(DESCRIPTION OF THE TASK): In the entries below, find the line with "(301, 473) = (492, 241): turquoise" and the line with "(470, 407) = (440, 409): green"; copy them and every line between them exactly, but not the pictures.

*** PROVIDED DATA ***

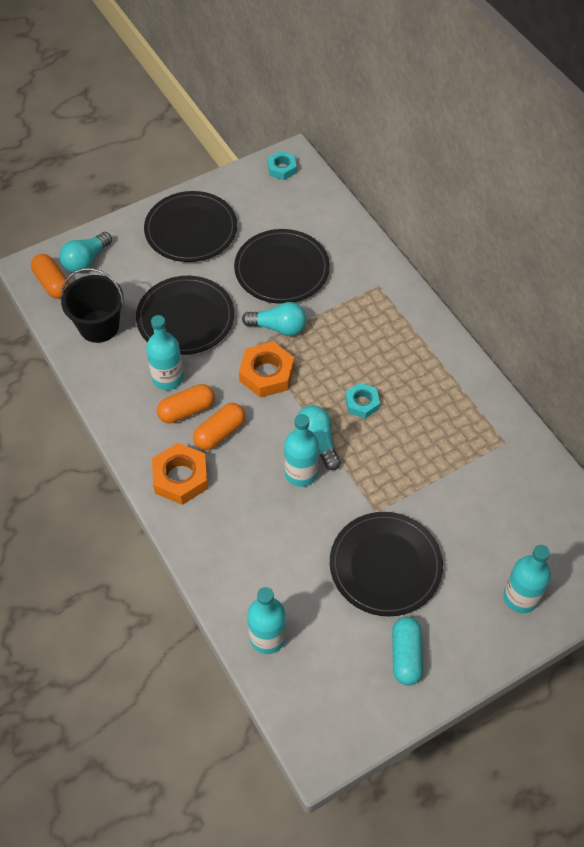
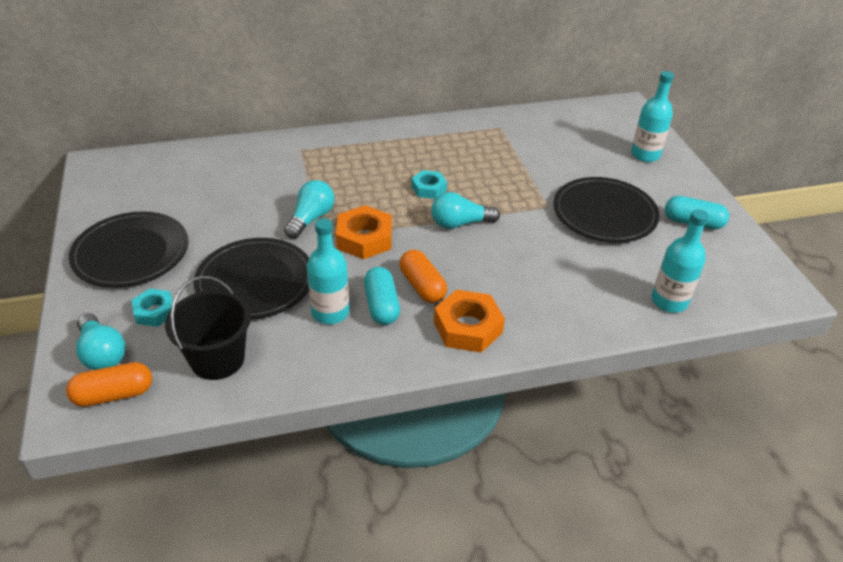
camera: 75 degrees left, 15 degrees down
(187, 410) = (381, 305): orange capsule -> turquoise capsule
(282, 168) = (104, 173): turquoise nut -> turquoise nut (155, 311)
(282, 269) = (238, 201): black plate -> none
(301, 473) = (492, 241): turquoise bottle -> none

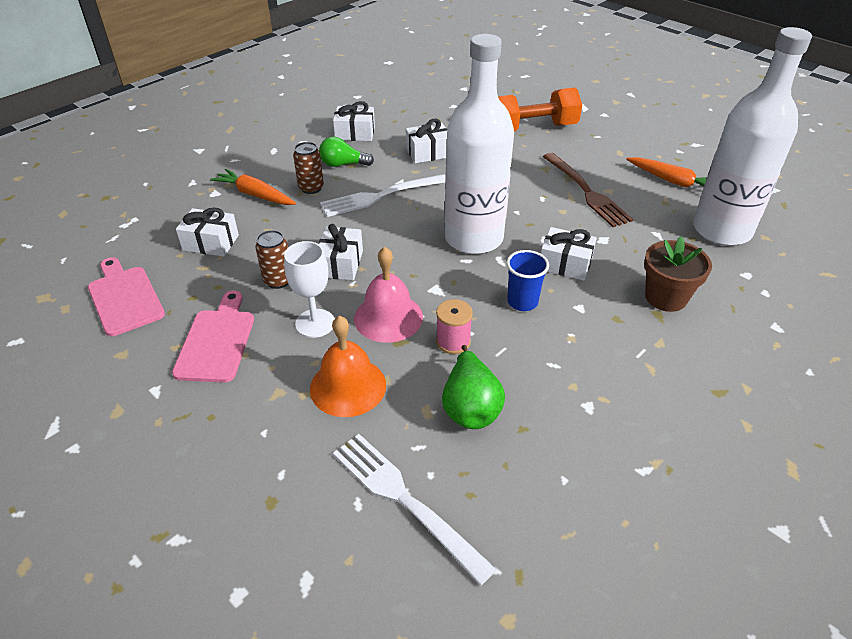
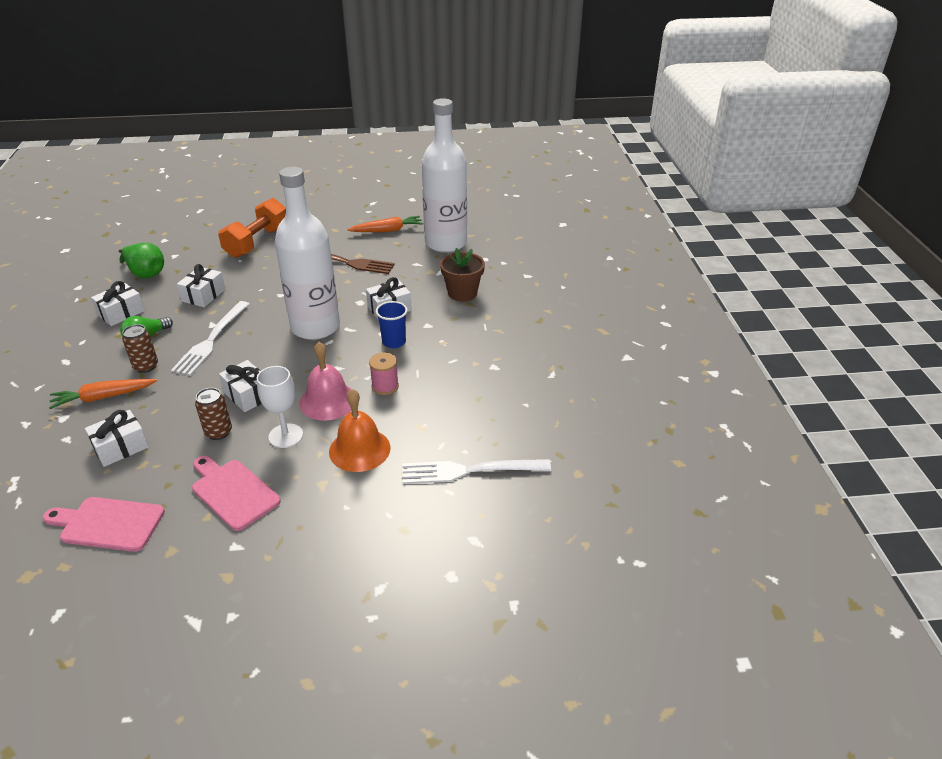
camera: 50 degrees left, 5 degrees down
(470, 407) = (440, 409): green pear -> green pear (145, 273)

*** End of PROVIDED DATA ***
*** PROVIDED DATA ***

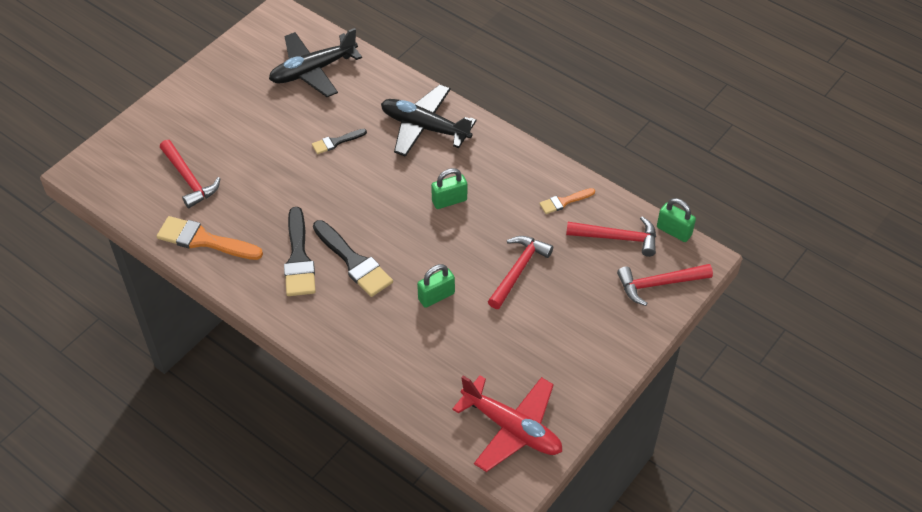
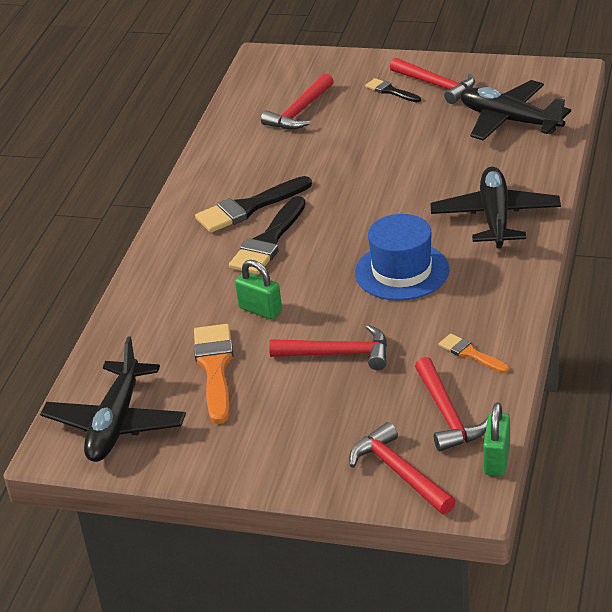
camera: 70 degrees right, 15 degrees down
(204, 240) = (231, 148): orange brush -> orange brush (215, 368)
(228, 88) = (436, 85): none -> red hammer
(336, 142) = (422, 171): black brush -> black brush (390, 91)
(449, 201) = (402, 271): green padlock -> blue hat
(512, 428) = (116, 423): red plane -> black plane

*** End of PROVIDED DATA ***
*** PROVIDED DATA ***

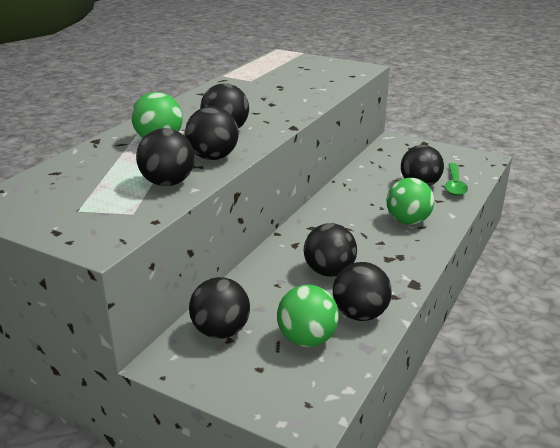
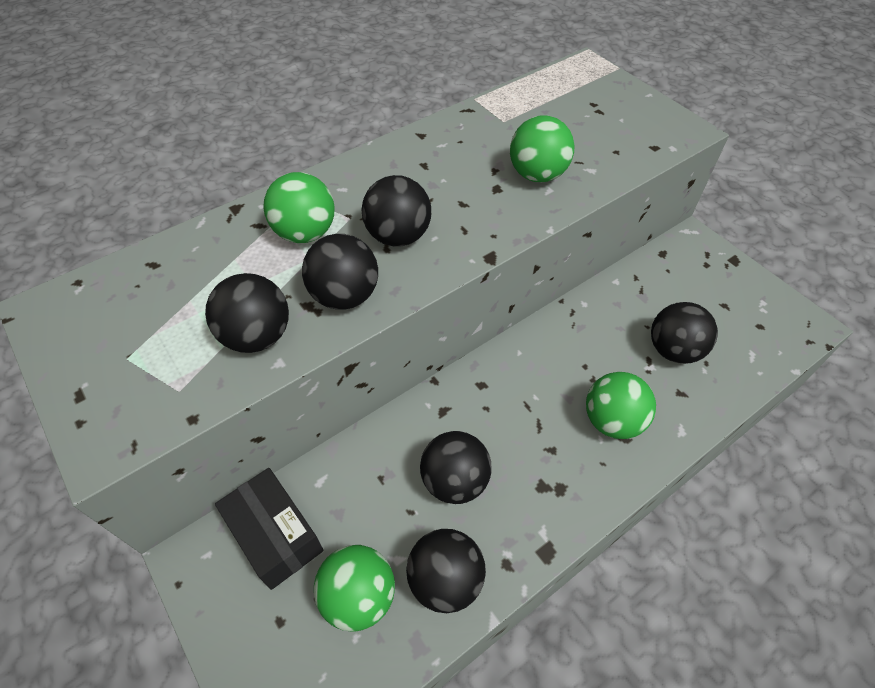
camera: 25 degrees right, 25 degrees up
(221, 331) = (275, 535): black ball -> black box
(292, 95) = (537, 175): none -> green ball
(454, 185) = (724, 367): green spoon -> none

*** End of PROVIDED DATA ***

(RESPONSE TO THIS EXERCISE):
(301, 473) = (492, 241): turquoise bottle -> none

camera: 50 degrees left, 5 degrees down
(470, 407) = (440, 409): green pear -> green pear (145, 273)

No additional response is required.